Brief ::
Please write out the lines below again, putting "centerline" in place of every "centreline" and leaving everything else unchanged.

— START OF Exercise inputs —

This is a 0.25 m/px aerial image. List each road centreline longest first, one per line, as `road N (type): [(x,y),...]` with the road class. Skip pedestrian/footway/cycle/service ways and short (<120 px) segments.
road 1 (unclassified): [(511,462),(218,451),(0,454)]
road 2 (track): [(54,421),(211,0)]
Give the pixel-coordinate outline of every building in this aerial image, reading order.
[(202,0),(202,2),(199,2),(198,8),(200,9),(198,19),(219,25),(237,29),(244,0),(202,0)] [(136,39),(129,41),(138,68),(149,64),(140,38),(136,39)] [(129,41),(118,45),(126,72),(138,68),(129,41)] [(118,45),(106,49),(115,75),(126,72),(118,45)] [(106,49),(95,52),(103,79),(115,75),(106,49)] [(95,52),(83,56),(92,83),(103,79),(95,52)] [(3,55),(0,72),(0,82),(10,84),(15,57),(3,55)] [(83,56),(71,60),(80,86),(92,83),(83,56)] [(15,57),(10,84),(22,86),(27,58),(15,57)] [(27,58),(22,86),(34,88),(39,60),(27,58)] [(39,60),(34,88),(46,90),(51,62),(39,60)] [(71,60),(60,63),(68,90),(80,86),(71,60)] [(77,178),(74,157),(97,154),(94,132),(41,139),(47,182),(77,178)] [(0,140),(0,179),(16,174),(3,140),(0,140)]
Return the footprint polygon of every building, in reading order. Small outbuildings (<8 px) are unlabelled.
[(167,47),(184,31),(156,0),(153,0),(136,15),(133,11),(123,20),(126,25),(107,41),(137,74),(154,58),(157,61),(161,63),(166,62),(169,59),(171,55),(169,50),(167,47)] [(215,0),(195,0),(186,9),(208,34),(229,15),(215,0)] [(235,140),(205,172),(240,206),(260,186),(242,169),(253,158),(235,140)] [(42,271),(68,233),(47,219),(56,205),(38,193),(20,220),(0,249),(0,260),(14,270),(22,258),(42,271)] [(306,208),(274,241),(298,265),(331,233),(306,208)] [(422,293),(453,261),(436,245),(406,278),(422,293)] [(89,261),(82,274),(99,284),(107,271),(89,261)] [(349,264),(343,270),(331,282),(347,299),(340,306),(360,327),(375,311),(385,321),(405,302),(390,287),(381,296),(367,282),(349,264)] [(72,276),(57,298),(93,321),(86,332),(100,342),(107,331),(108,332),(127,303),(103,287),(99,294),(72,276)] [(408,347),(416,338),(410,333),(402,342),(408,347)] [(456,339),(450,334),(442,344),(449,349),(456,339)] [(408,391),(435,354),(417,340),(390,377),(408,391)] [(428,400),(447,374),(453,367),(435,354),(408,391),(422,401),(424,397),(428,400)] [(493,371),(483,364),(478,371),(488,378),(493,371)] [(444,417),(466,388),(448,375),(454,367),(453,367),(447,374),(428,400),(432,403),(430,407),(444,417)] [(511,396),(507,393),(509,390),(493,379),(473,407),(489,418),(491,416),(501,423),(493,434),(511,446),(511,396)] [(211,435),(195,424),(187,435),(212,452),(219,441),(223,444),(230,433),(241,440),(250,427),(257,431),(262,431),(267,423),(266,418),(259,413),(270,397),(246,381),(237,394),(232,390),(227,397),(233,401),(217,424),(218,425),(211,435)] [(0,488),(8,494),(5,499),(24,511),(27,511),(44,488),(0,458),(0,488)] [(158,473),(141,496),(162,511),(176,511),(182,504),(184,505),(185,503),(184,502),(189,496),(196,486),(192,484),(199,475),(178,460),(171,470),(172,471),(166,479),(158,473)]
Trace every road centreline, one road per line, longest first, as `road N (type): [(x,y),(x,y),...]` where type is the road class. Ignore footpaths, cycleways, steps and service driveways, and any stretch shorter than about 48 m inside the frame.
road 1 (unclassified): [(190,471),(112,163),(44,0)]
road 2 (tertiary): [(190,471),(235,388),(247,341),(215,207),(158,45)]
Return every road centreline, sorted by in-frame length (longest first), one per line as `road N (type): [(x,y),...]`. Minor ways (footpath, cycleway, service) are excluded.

— END OF Exercise inputs —

Finished exercise ::
This is a 0.25 m/px aerial image. List each road centerline longest first, one per line, as `road N (type): [(x,y),...]` with the road class. Skip pedestrian/footway/cycle/service ways and short (<120 px) segments.
road 1 (unclassified): [(511,462),(218,451),(0,454)]
road 2 (track): [(54,421),(211,0)]
Give the pixel-coordinate outline of every building in this aerial image, reading order.
[(202,0),(202,2),(199,2),(198,8),(200,9),(198,19),(219,25),(237,29),(244,0),(202,0)] [(136,39),(129,41),(138,68),(149,64),(140,38),(136,39)] [(129,41),(118,45),(126,72),(138,68),(129,41)] [(118,45),(106,49),(115,75),(126,72),(118,45)] [(106,49),(95,52),(103,79),(115,75),(106,49)] [(95,52),(83,56),(92,83),(103,79),(95,52)] [(3,55),(0,72),(0,82),(10,84),(15,57),(3,55)] [(83,56),(71,60),(80,86),(92,83),(83,56)] [(15,57),(10,84),(22,86),(27,58),(15,57)] [(27,58),(22,86),(34,88),(39,60),(27,58)] [(39,60),(34,88),(46,90),(51,62),(39,60)] [(71,60),(60,63),(68,90),(80,86),(71,60)] [(77,178),(74,157),(97,154),(94,132),(41,139),(47,182),(77,178)] [(0,140),(0,179),(16,174),(3,140),(0,140)]
Return the footprint polygon of every building, in reading order. Small outbuildings (<8 px) are unlabelled.
[(167,47),(184,31),(156,0),(153,0),(136,15),(133,11),(123,20),(126,25),(107,41),(137,74),(154,58),(157,61),(161,63),(166,62),(169,59),(171,55),(169,50),(167,47)] [(215,0),(195,0),(186,9),(208,34),(229,15),(215,0)] [(235,140),(205,172),(240,206),(260,186),(242,169),(253,158),(235,140)] [(42,271),(68,233),(47,219),(56,205),(38,193),(20,220),(0,249),(0,260),(14,270),(22,258),(42,271)] [(306,208),(274,241),(298,265),(331,233),(306,208)] [(422,293),(453,261),(436,245),(406,278),(422,293)] [(89,261),(82,274),(99,284),(107,271),(89,261)] [(349,264),(343,270),(331,282),(347,299),(340,306),(360,327),(375,311),(385,321),(405,302),(390,287),(381,296),(367,282),(349,264)] [(72,276),(57,298),(93,321),(86,332),(100,342),(107,331),(108,332),(127,303),(103,287),(99,294),(72,276)] [(408,347),(416,338),(410,333),(402,342),(408,347)] [(456,339),(450,334),(442,344),(449,349),(456,339)] [(408,391),(435,354),(417,340),(390,377),(408,391)] [(428,400),(447,374),(453,367),(435,354),(408,391),(422,401),(424,397),(428,400)] [(493,371),(483,364),(478,371),(488,378),(493,371)] [(444,417),(466,388),(448,375),(454,367),(453,367),(447,374),(428,400),(432,403),(430,407),(444,417)] [(511,396),(507,393),(509,390),(493,379),(473,407),(489,418),(491,416),(501,423),(493,434),(511,446),(511,396)] [(211,435),(195,424),(187,435),(212,452),(219,441),(223,444),(230,433),(241,440),(250,427),(257,431),(262,431),(267,423),(266,418),(259,413),(270,397),(246,381),(237,394),(232,390),(227,397),(233,401),(217,424),(218,425),(211,435)] [(0,488),(8,494),(5,499),(24,511),(27,511),(44,488),(0,458),(0,488)] [(158,473),(141,496),(162,511),(176,511),(182,504),(184,505),(185,503),(184,502),(189,496),(196,486),(192,484),(199,475),(178,460),(171,470),(172,471),(166,479),(158,473)]
Trace every road centerline, one road per line, longest first, as `road N (type): [(x,y),(x,y),...]` where type is the road class. Ignore footpaths, cycleways, steps and service driveways, and any stretch shorter than about 48 m inside the frame.
road 1 (unclassified): [(190,471),(112,163),(44,0)]
road 2 (tertiary): [(190,471),(235,388),(247,341),(215,207),(158,45)]
Return every road centerline, sorted by in-frame length (longest first), one per line as `road N (type): [(x,y),...]`. Minor ways (footpath, cycleway, service) are excluded.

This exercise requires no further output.